# [YOUR GOAL]
The answer must consist solely of the lines from the start of the records through the line containing "The second view gained the Sechskantmutter", restated word for word, with no pictures.

# [INPUT MATERIAL]
◇ ◇ ◇ ◇ ◇
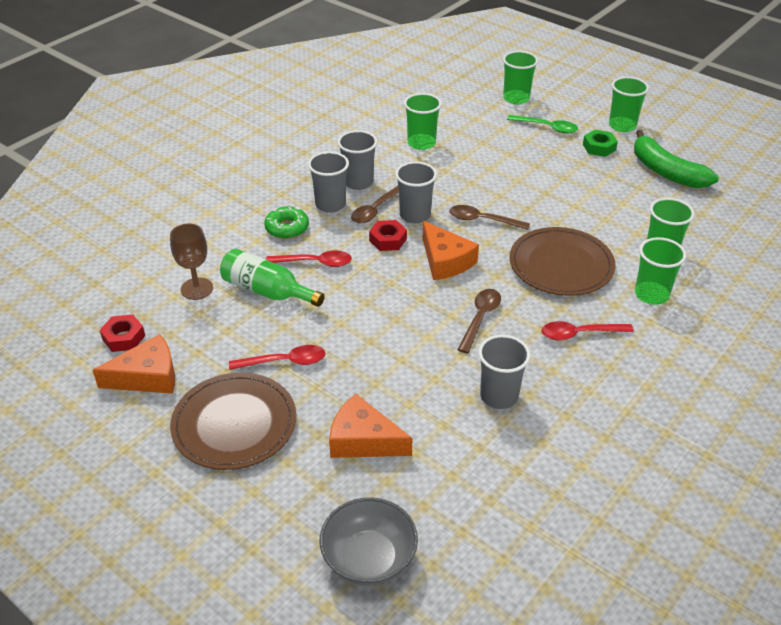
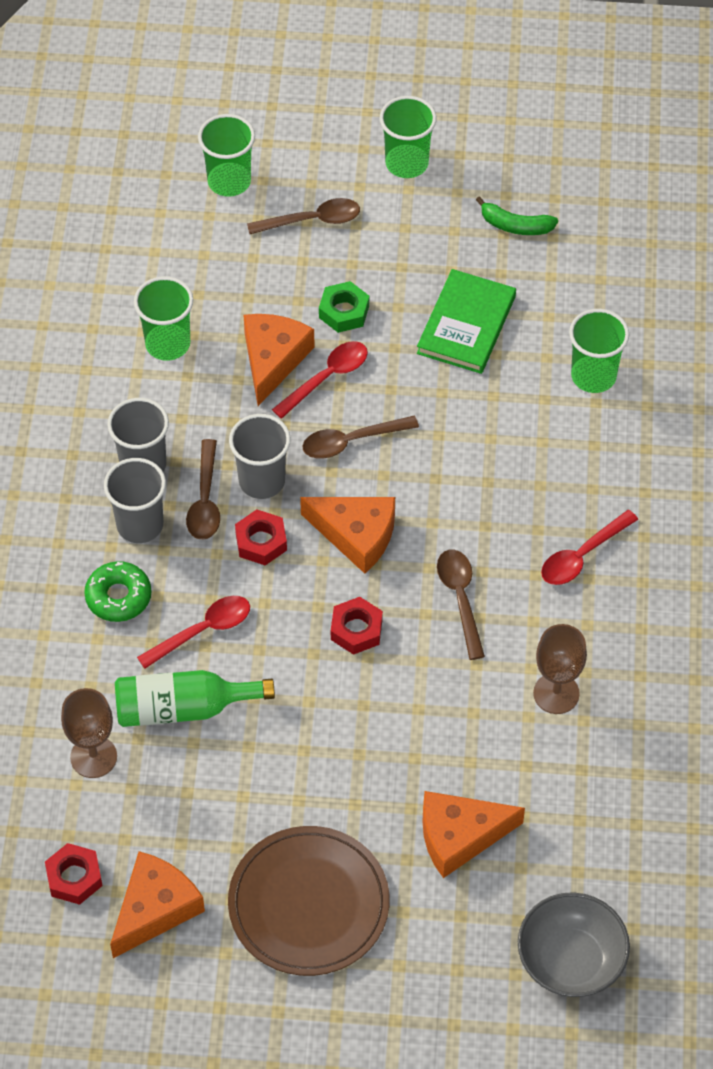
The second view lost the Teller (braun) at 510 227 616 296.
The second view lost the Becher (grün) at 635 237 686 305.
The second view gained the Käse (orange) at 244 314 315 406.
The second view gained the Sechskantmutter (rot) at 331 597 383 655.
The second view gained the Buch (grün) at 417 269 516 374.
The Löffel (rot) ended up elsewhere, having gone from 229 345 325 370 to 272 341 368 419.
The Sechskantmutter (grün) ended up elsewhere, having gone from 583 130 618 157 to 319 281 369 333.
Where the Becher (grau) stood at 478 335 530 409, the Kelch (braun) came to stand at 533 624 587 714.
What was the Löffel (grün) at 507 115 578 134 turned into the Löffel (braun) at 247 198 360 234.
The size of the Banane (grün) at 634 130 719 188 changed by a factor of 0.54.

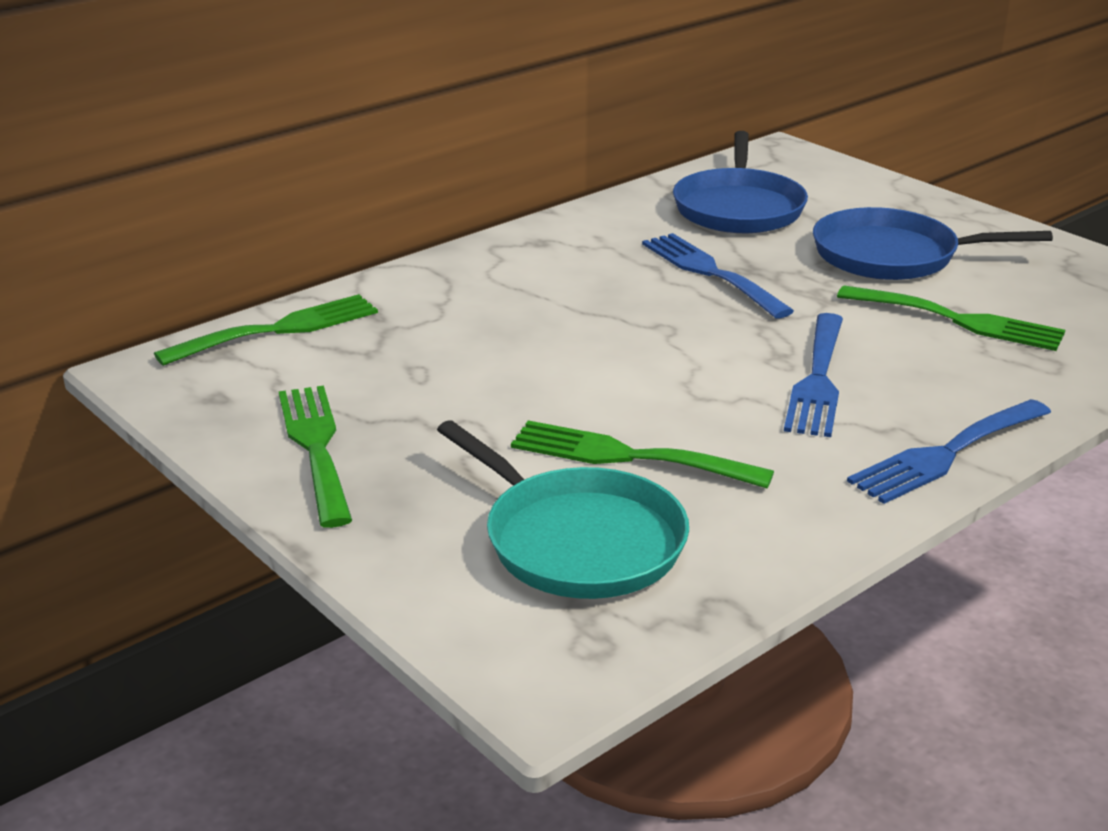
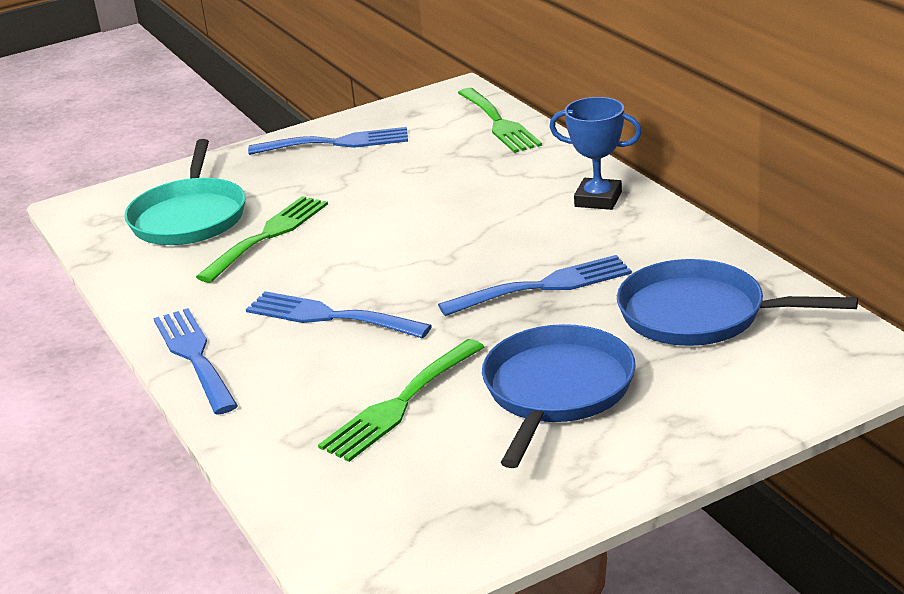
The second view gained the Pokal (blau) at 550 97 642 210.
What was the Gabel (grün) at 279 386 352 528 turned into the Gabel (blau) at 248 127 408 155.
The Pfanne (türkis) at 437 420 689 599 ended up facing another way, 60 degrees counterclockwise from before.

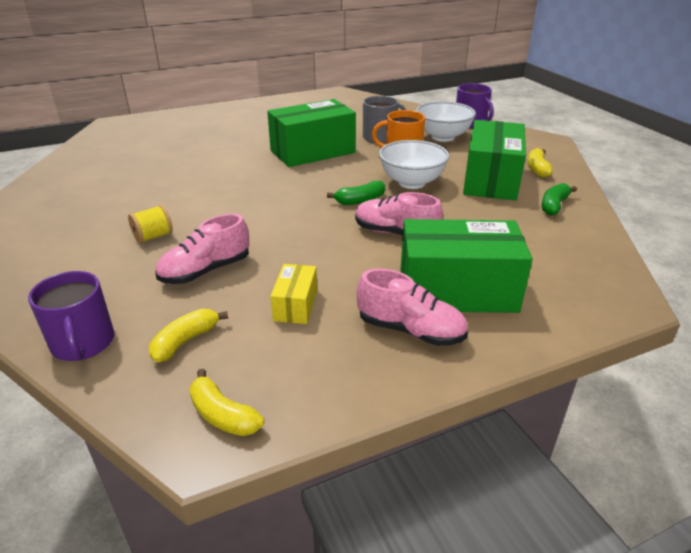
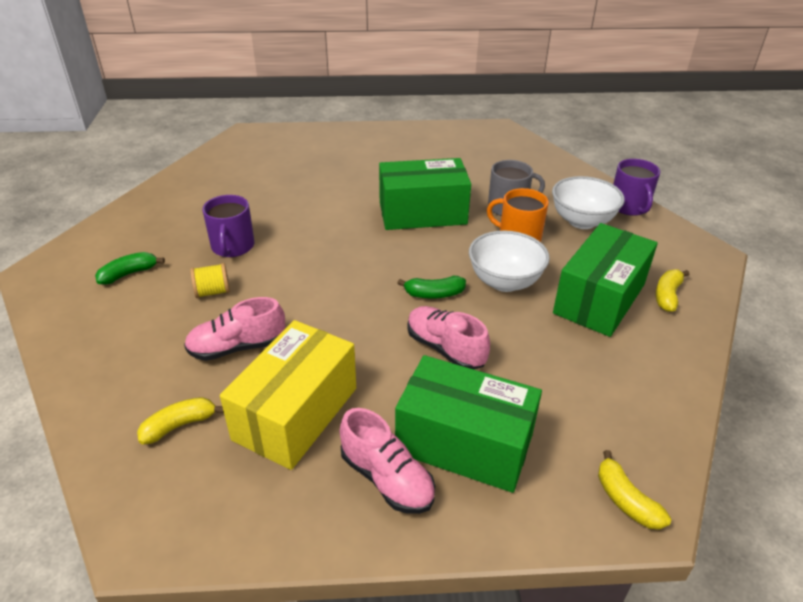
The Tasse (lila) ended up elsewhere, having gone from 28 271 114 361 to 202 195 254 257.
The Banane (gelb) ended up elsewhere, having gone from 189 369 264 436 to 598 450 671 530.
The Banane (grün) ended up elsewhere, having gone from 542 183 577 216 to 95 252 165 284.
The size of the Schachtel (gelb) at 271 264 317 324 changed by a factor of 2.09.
◇ ◇ ◇ ◇ ◇
# [SOLUTION TO THE EXERCISE]
The second view lost the Teller (braun) at 510 227 616 296.
The second view lost the Becher (grün) at 635 237 686 305.
The second view gained the Käse (orange) at 244 314 315 406.
The second view gained the Sechskantmutter (rot) at 331 597 383 655.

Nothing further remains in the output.